ABOUT THIS EXERCISE >>
All of the entries below need repeating exactly, apart from their images.
== RECORD EXCERPTS ==
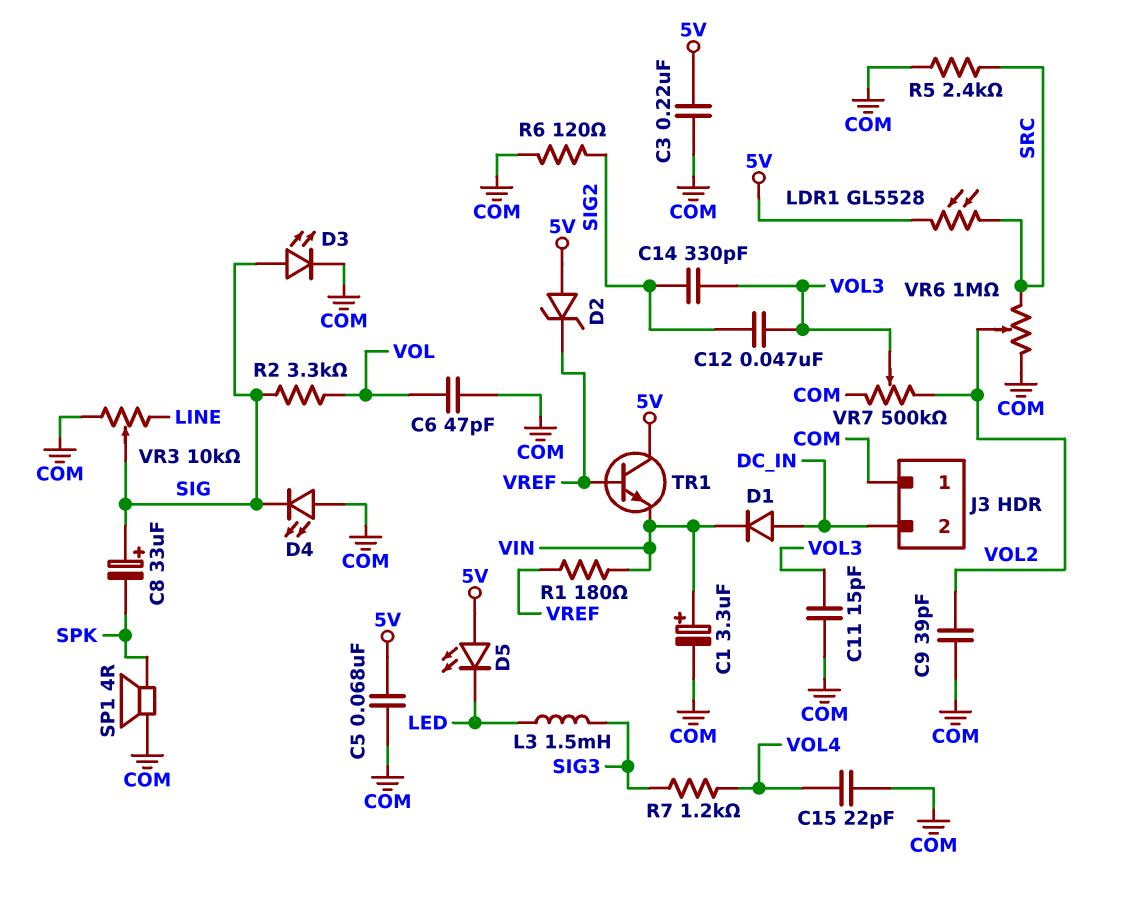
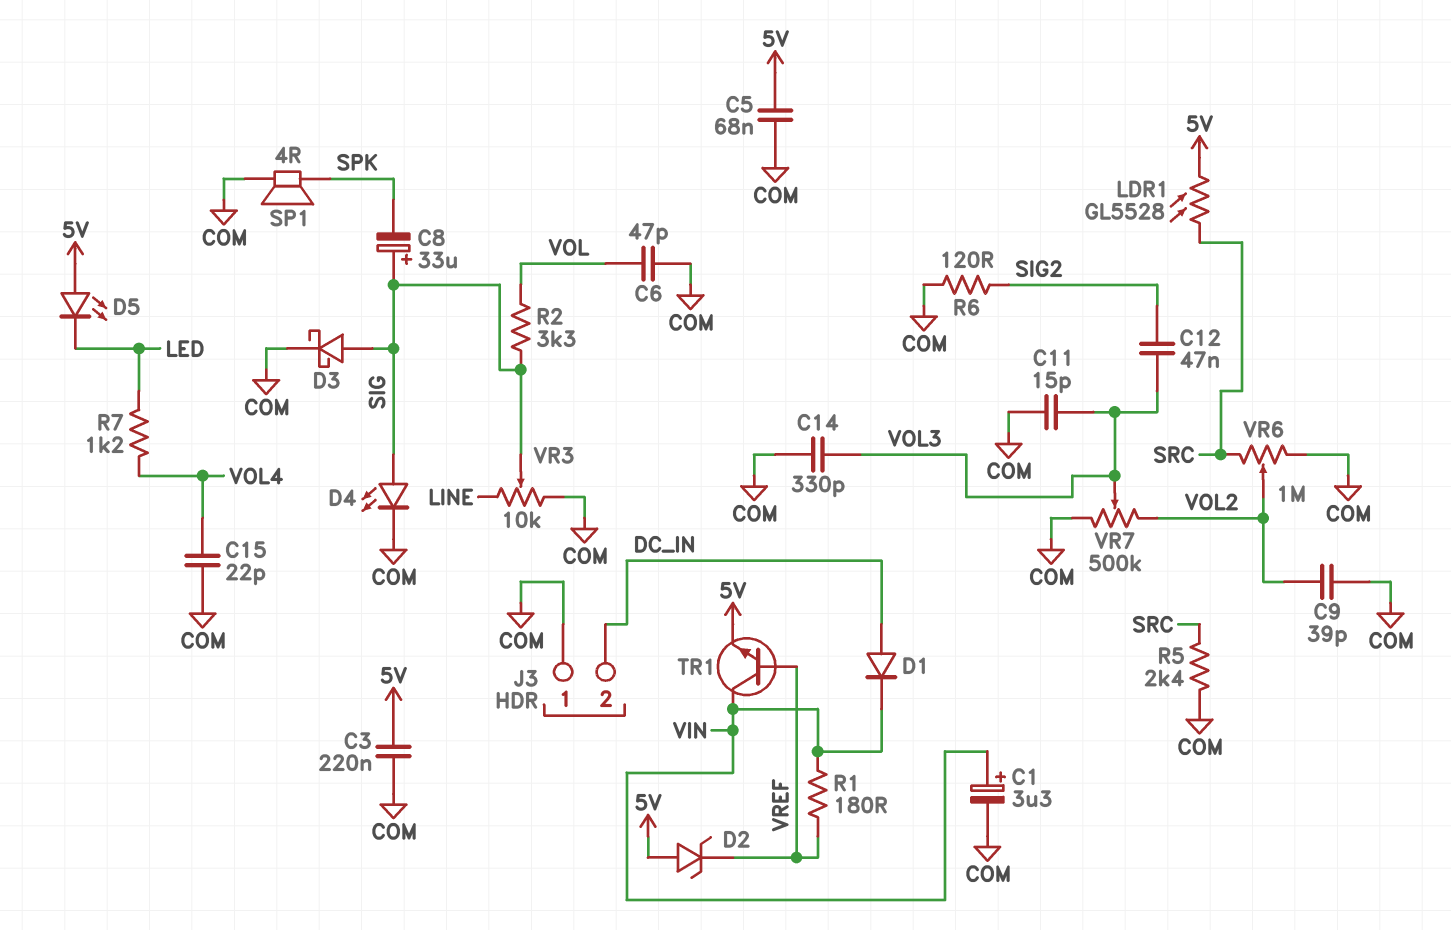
C14: 330pF (SIG2, VOL3) -> 330pF (COM, VOL3)
D3: LED (A SIG, K COM) -> schottky (A SIG, K COM)
D4: LED (A COM, K SIG) -> LED (A SIG, K COM)
L3: 1.5mH (LED, SIG3) -> none
R7: 1.2k (SIG3, VOL4) -> 1.2k (LED, VOL4)
TR1: NPN (B VREF, C 5V, E VIN) -> NPN (B VREF, C VIN, E 5V)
===
RESPONSE FOR THIS EXERCISE >>
C14: 330pF (SIG2, VOL3) -> 330pF (COM, VOL3)
D3: LED (A SIG, K COM) -> schottky (A SIG, K COM)
D4: LED (A COM, K SIG) -> LED (A SIG, K COM)
L3: 1.5mH (LED, SIG3) -> none
R7: 1.2k (SIG3, VOL4) -> 1.2k (LED, VOL4)
TR1: NPN (B VREF, C 5V, E VIN) -> NPN (B VREF, C VIN, E 5V)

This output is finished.